Records from a data source
* * * * * * *
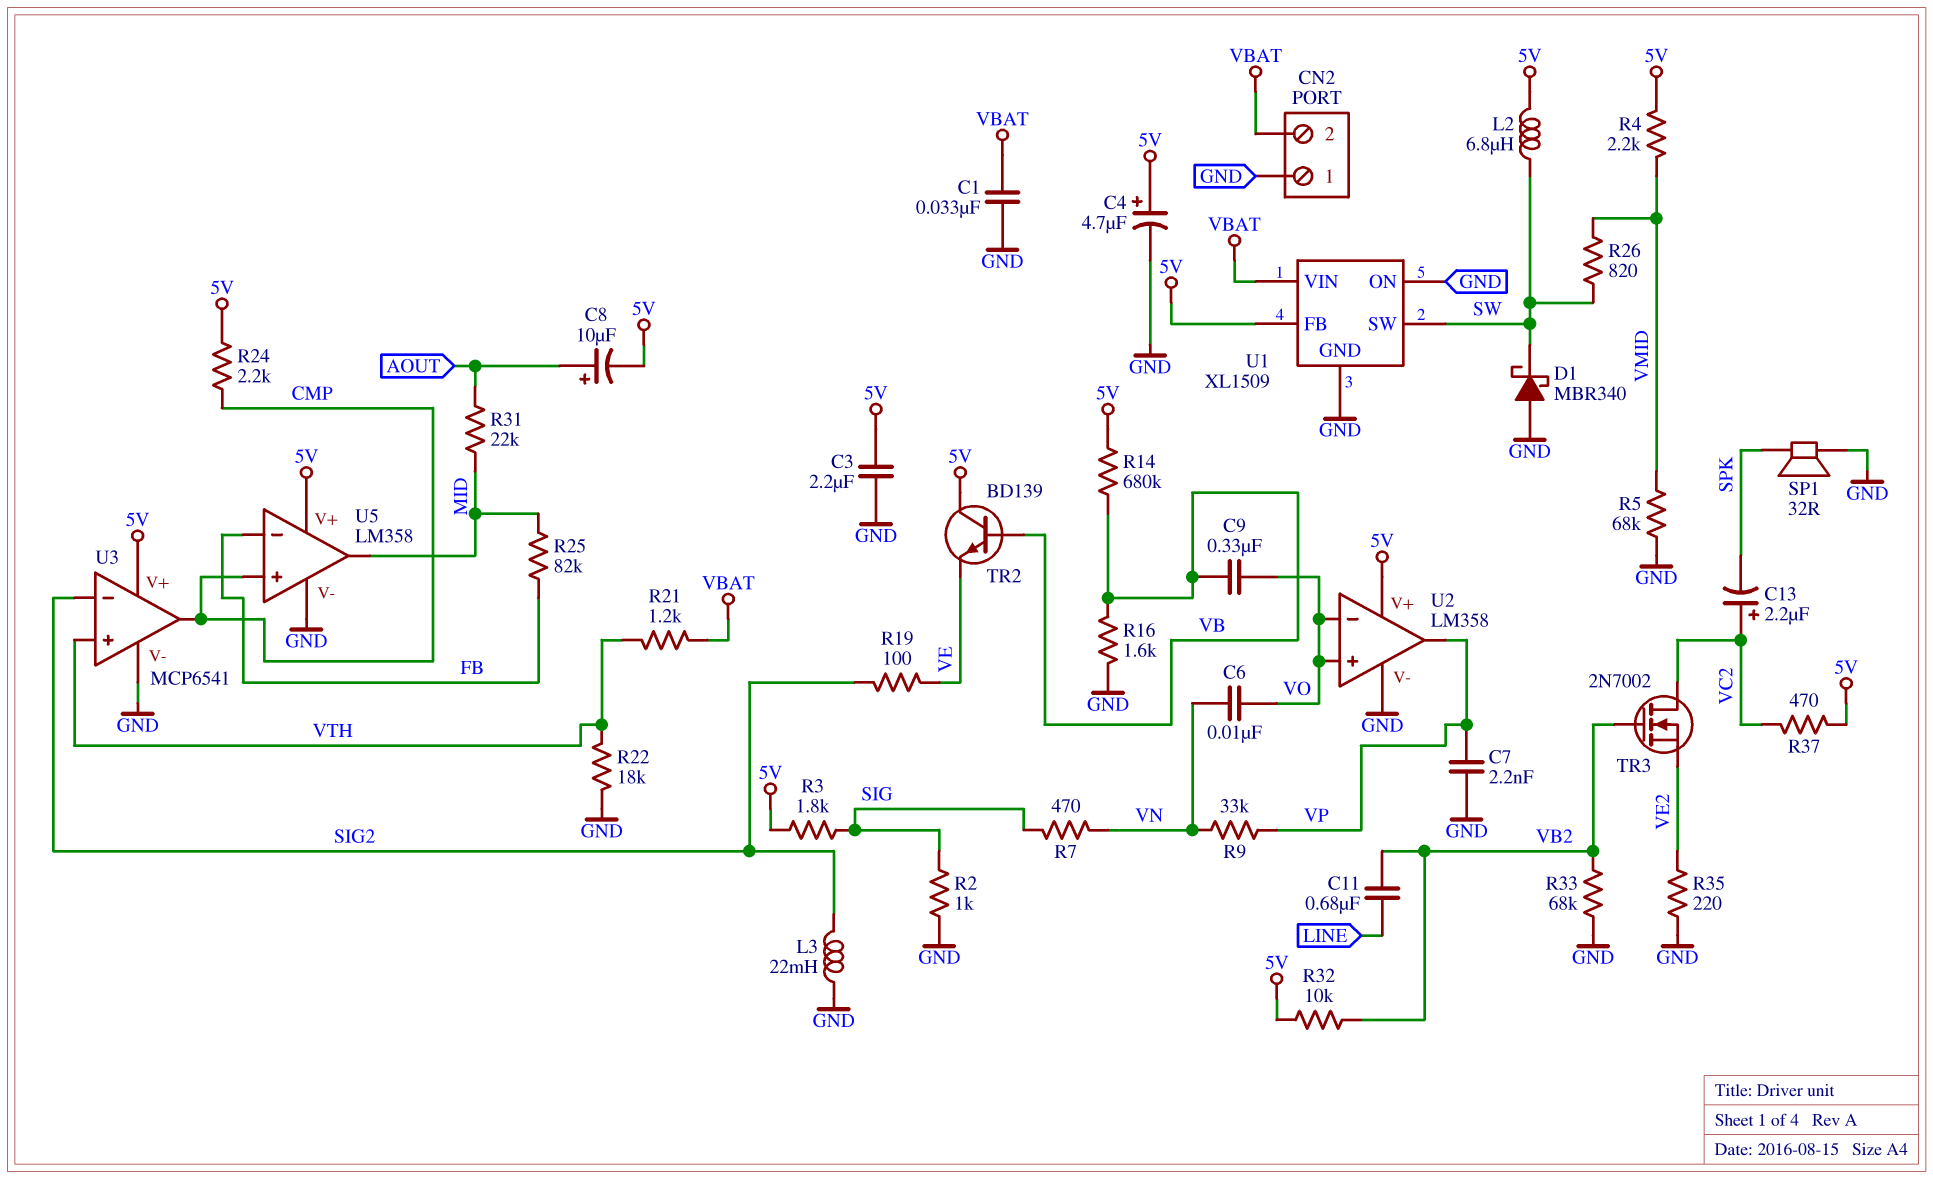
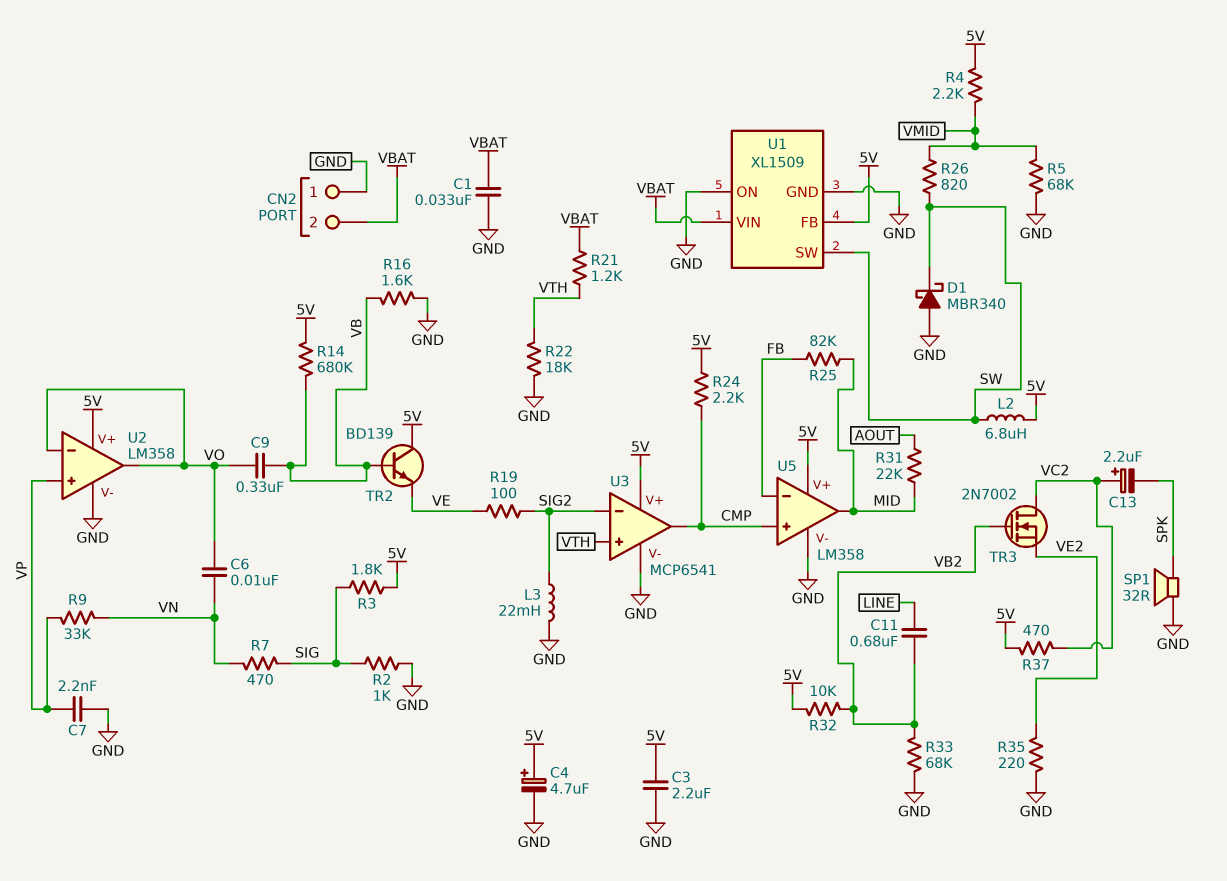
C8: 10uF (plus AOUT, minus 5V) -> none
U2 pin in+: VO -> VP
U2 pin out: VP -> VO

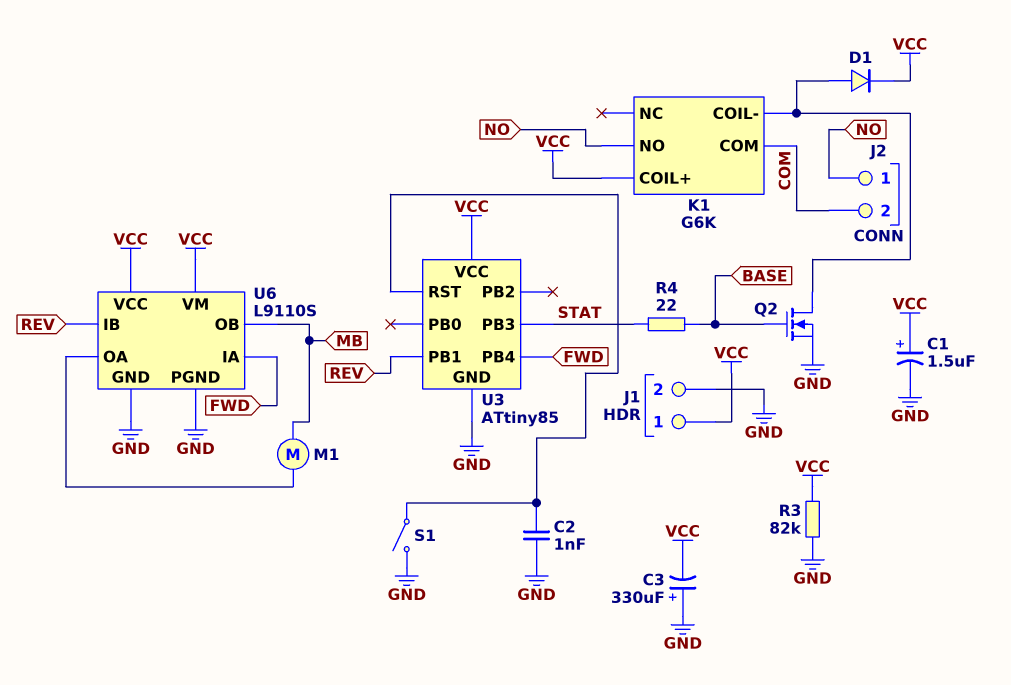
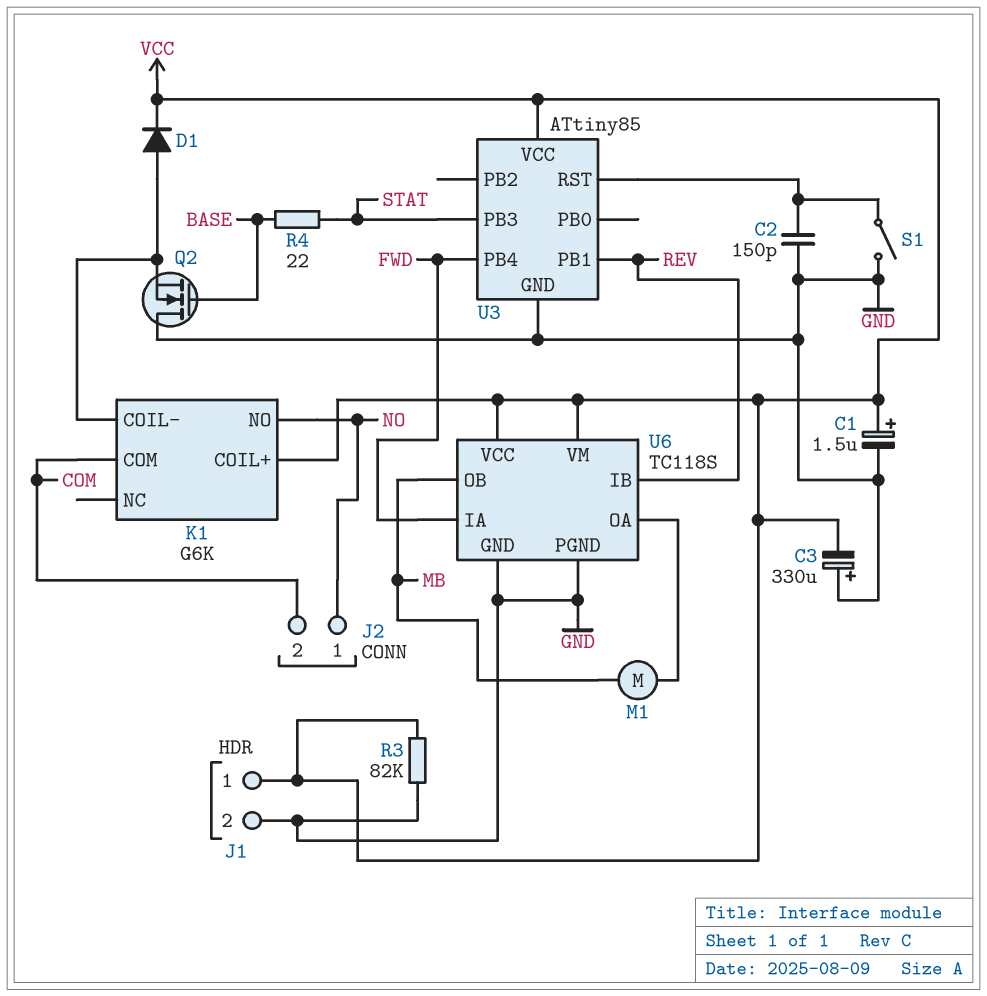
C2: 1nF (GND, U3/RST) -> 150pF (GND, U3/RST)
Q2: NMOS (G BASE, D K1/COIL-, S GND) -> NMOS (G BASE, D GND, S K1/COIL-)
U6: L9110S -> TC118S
* * * * * * *
• TO DO:
Restate the records word for word, omitting images.

• SOLVED PROBLEM:
C8: 10uF (plus AOUT, minus 5V) -> none
U2 pin in+: VO -> VP
U2 pin out: VP -> VO

C2: 1nF (GND, U3/RST) -> 150pF (GND, U3/RST)
Q2: NMOS (G BASE, D K1/COIL-, S GND) -> NMOS (G BASE, D GND, S K1/COIL-)
U6: L9110S -> TC118S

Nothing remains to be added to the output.